-- Data provided follows --

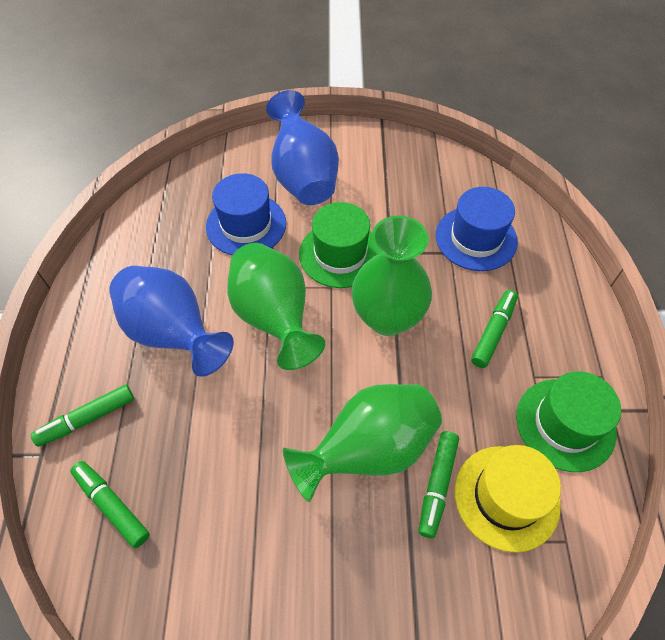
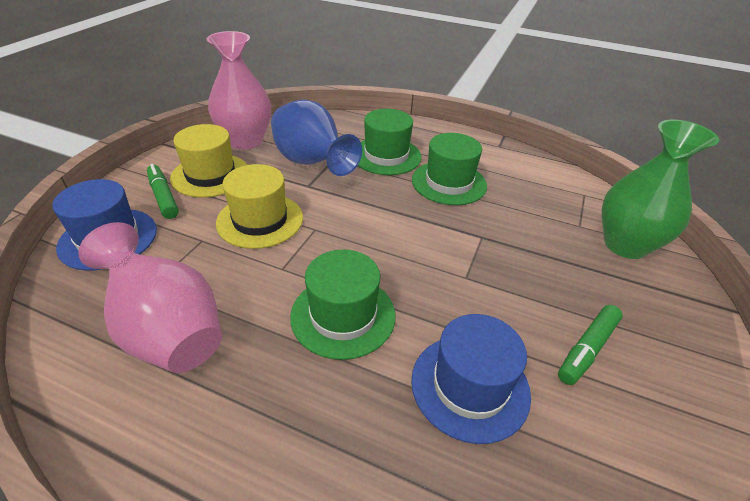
blue vase: 2 -> 1
green hat: 2 -> 3
green marker: 4 -> 2
green vase: 3 -> 1
pink vase: 0 -> 2
yellow hat: 1 -> 2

-- Data provided concluded --

◆ **The problem**:
The records above need retyping in full. Omit the pictures, and change nothing else.

◆ **Task output**:
blue vase: 2 -> 1
green hat: 2 -> 3
green marker: 4 -> 2
green vase: 3 -> 1
pink vase: 0 -> 2
yellow hat: 1 -> 2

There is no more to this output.